- _TASK TO COMPLETE_:
Some lines in the listing hold the word "green". Return each of them.

- _AVAILABLE RECORDS_:
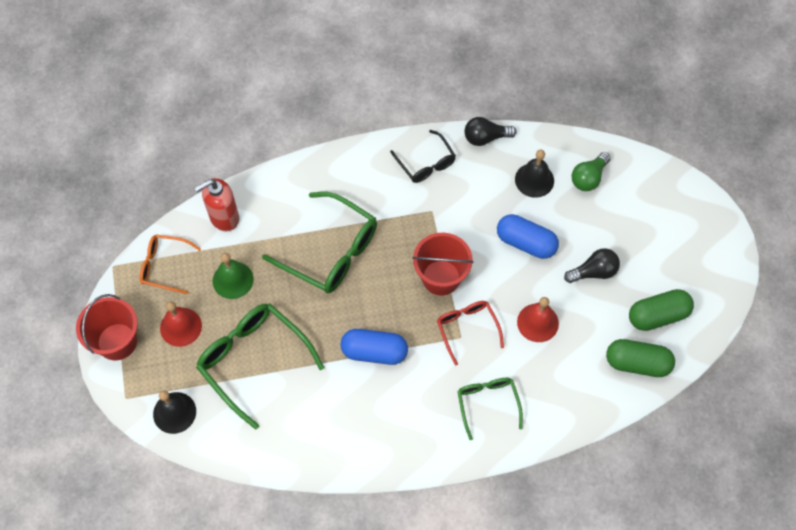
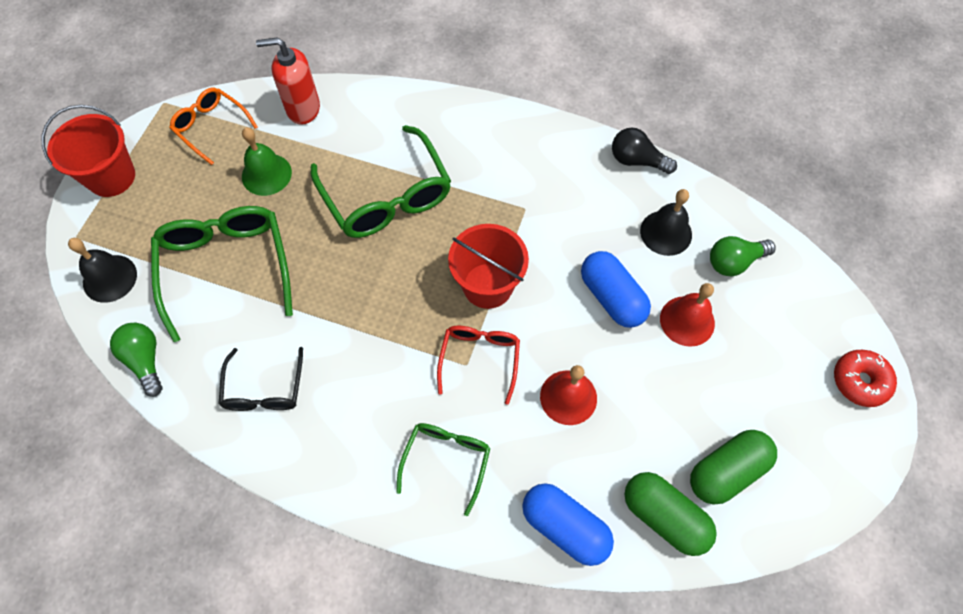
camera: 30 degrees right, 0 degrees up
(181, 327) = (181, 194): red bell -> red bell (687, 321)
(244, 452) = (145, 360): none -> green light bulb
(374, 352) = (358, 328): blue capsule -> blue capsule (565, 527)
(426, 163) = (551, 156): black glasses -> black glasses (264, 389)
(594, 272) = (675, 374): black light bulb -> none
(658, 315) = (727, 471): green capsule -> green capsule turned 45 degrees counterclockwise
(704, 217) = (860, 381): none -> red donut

- _EXPECTED ANSWER_:
(244, 452) = (145, 360): none -> green light bulb
(658, 315) = (727, 471): green capsule -> green capsule turned 45 degrees counterclockwise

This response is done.